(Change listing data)
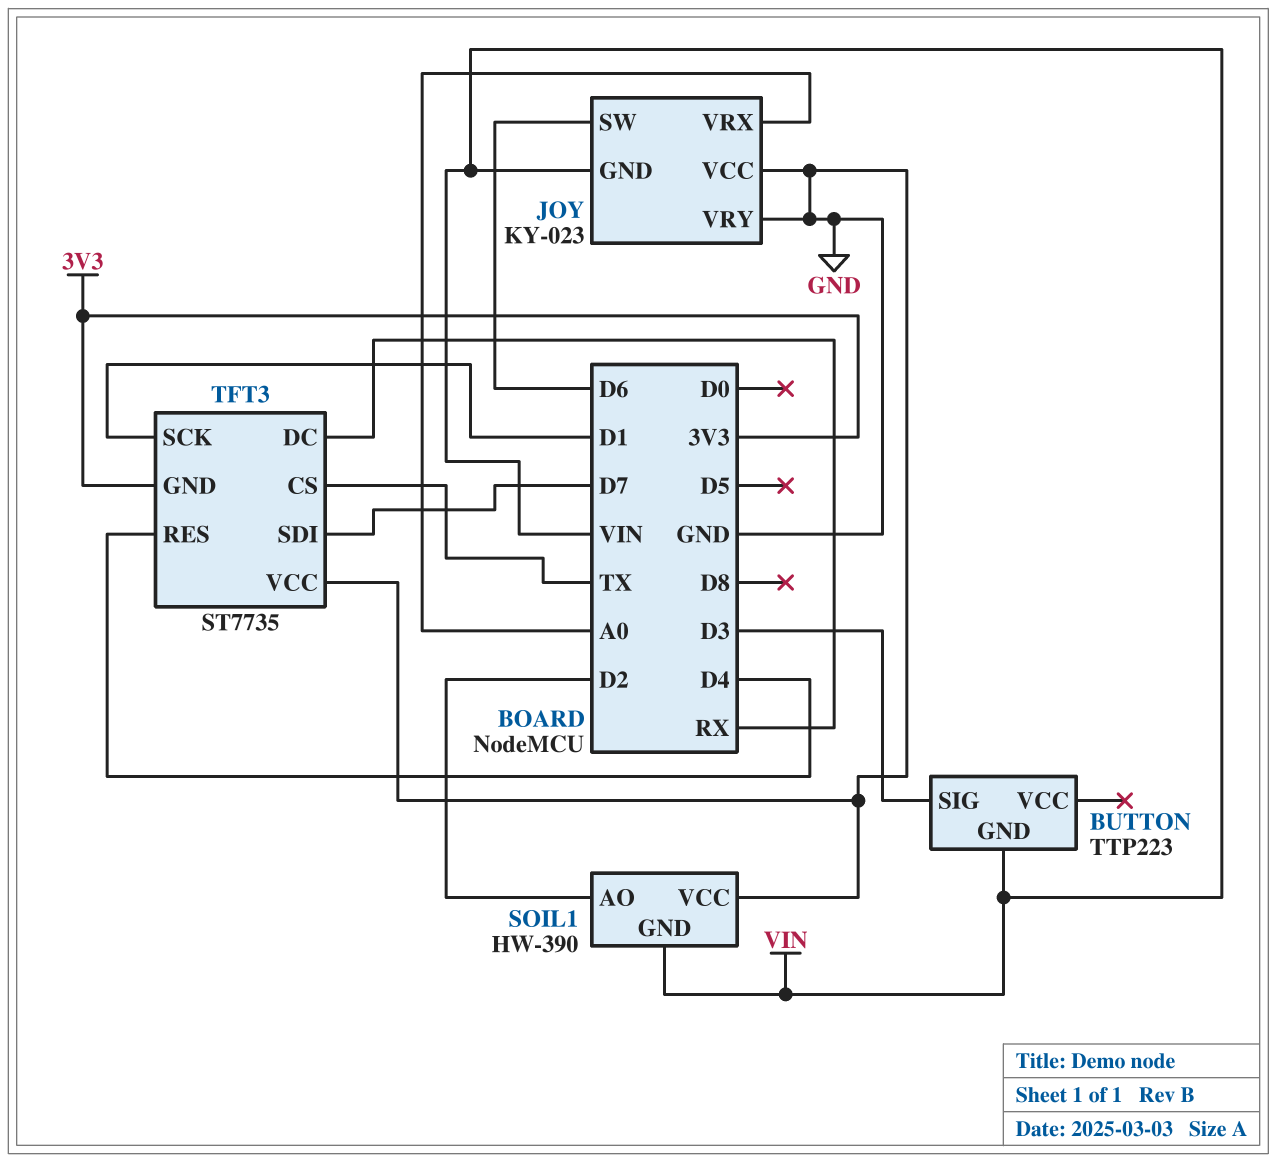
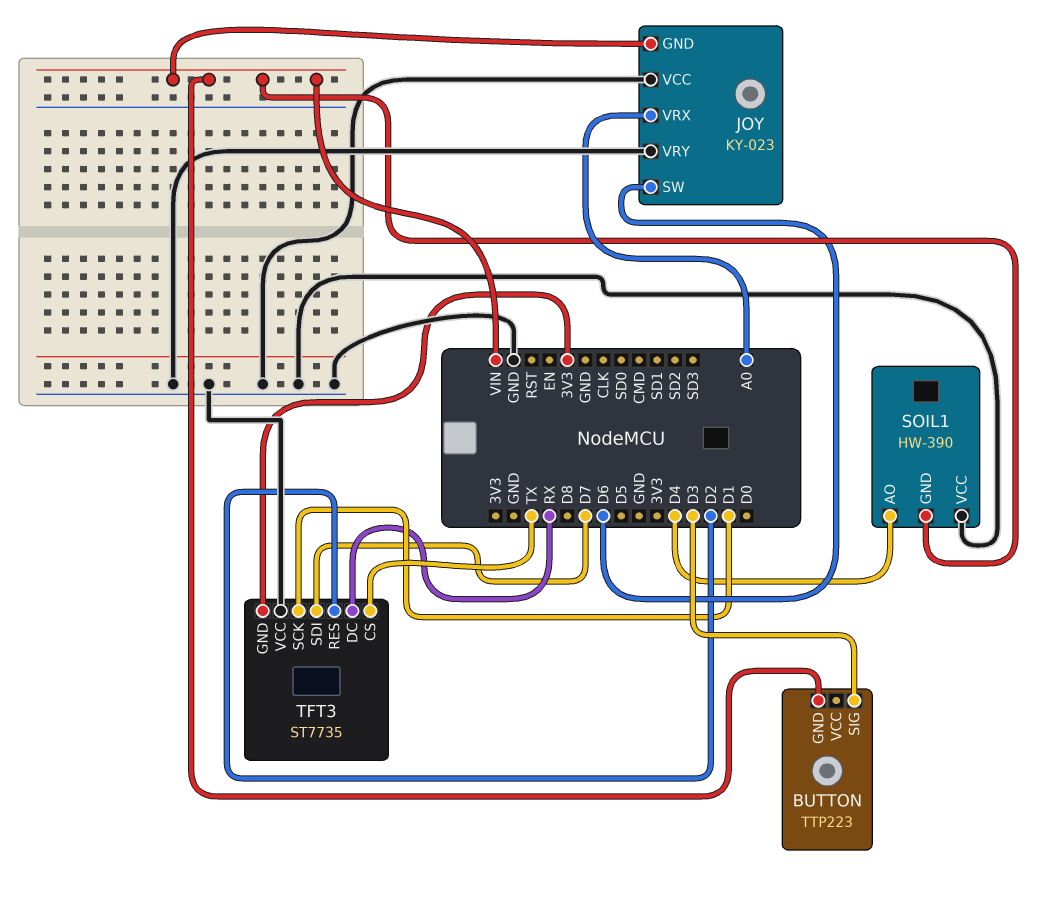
SOIL1 pin AO: D2 -> D4
TFT3 pin RES: D4 -> D2

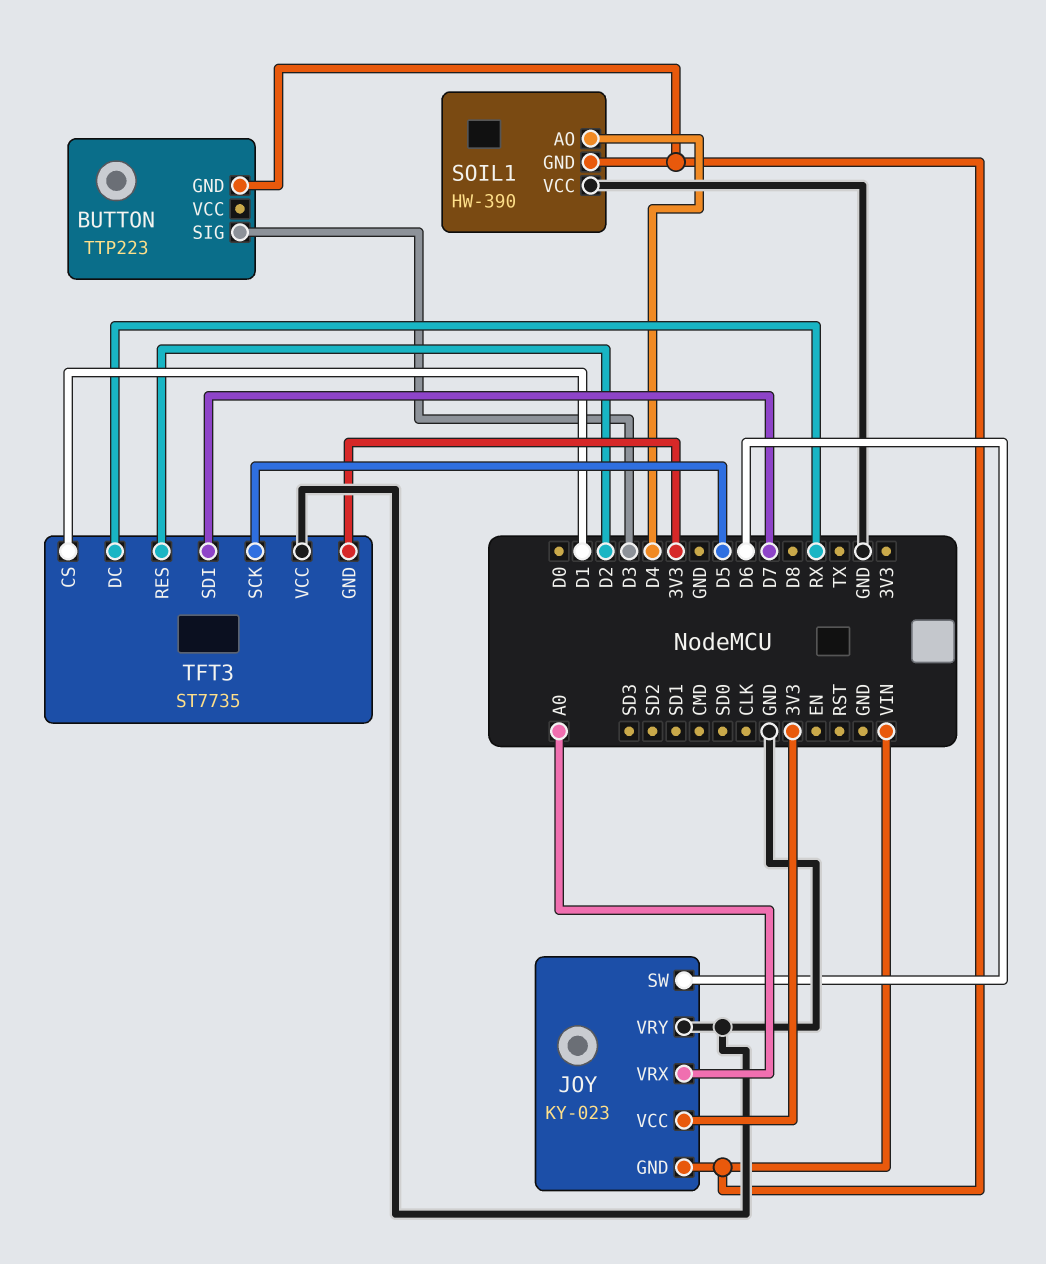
JOY pin VCC: GND -> 3V3
TFT3 pin CS: TX -> D1
TFT3 pin SCK: D1 -> D5

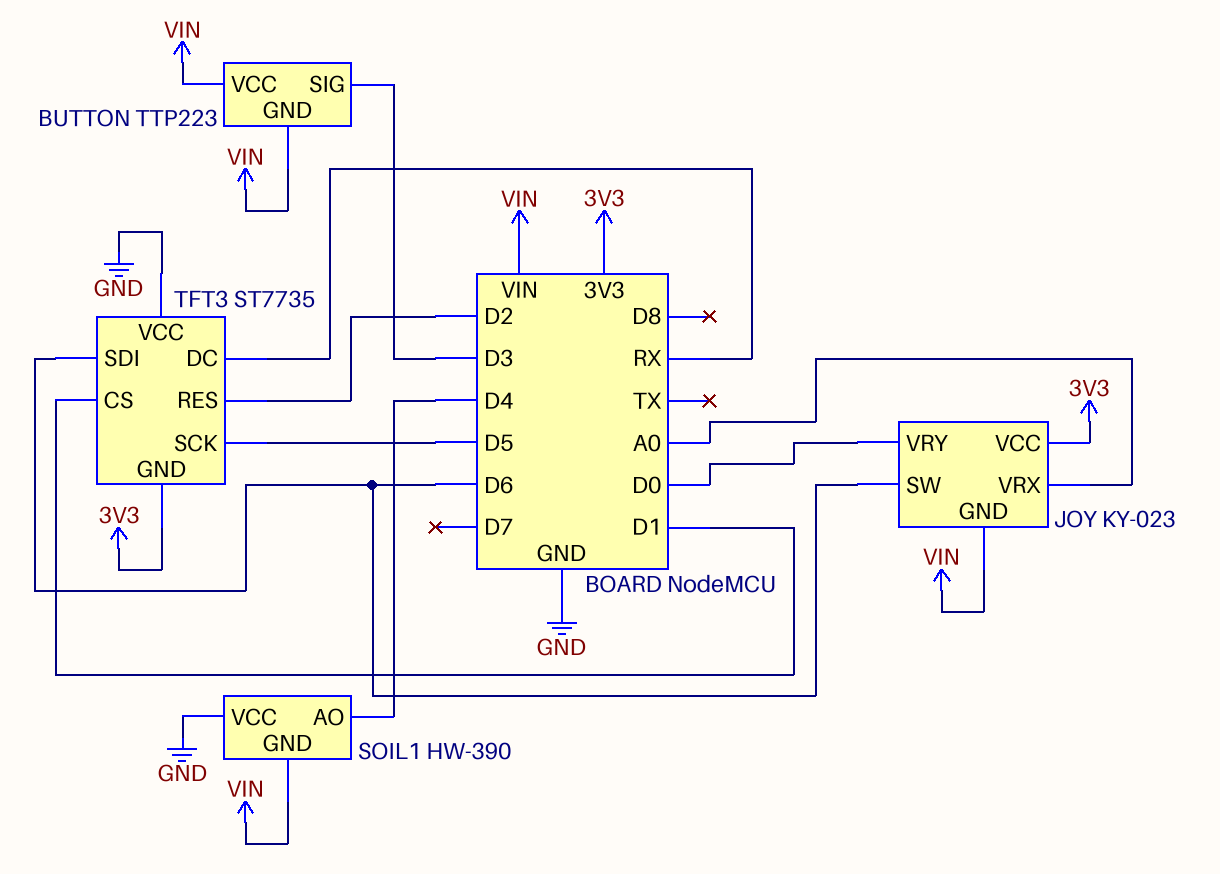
BUTTON pin VCC: none -> VIN
JOY pin VRY: GND -> D0
TFT3 pin SDI: D7 -> D6

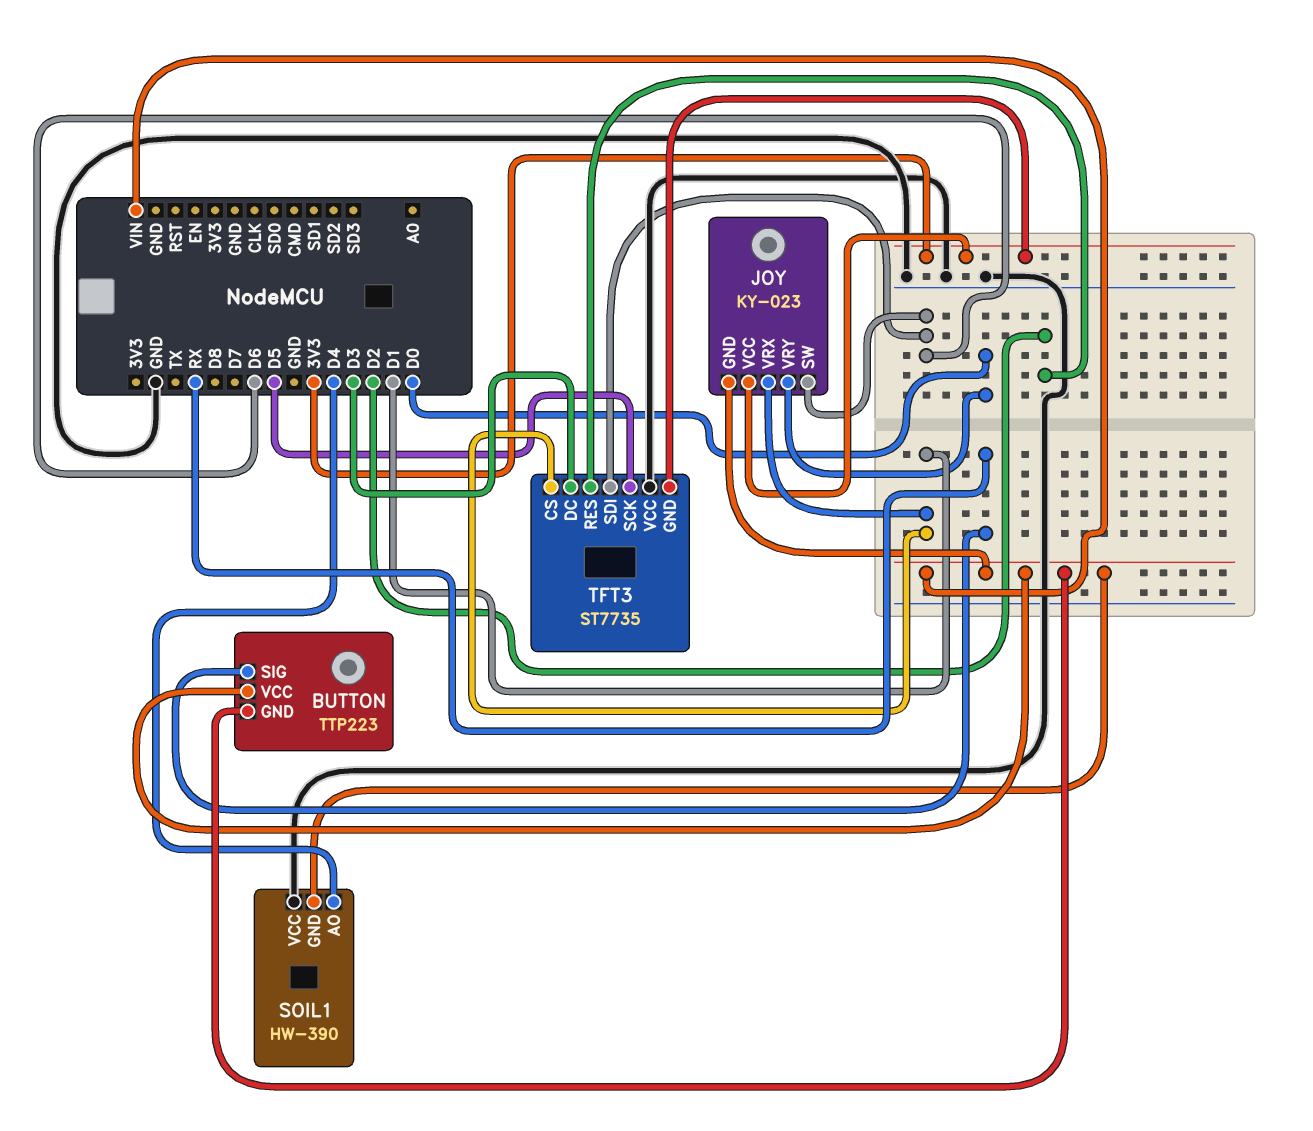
BUTTON pin SIG: D3 -> RX
JOY pin VRX: A0 -> D1
TFT3 pin DC: RX -> D3

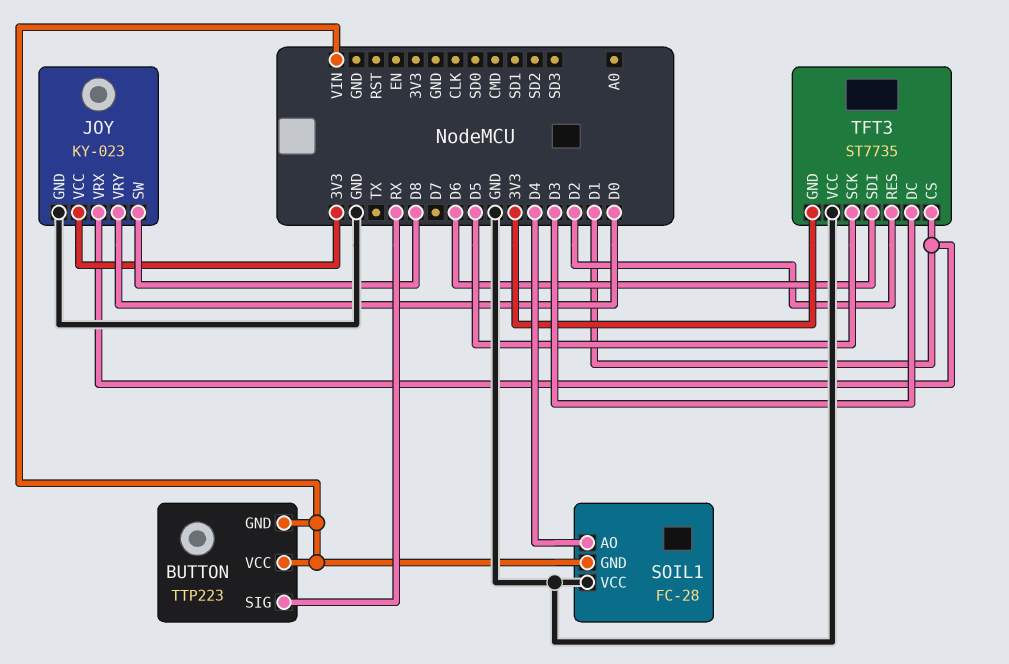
JOY pin GND: VIN -> GND
JOY pin SW: D6 -> D8
SOIL1: HW-390 -> FC-28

Task to complete:
Which lines in the data above hold the word "BUTTON"? Return each of them.

Response to the exercise:
BUTTON pin VCC: none -> VIN
BUTTON pin SIG: D3 -> RX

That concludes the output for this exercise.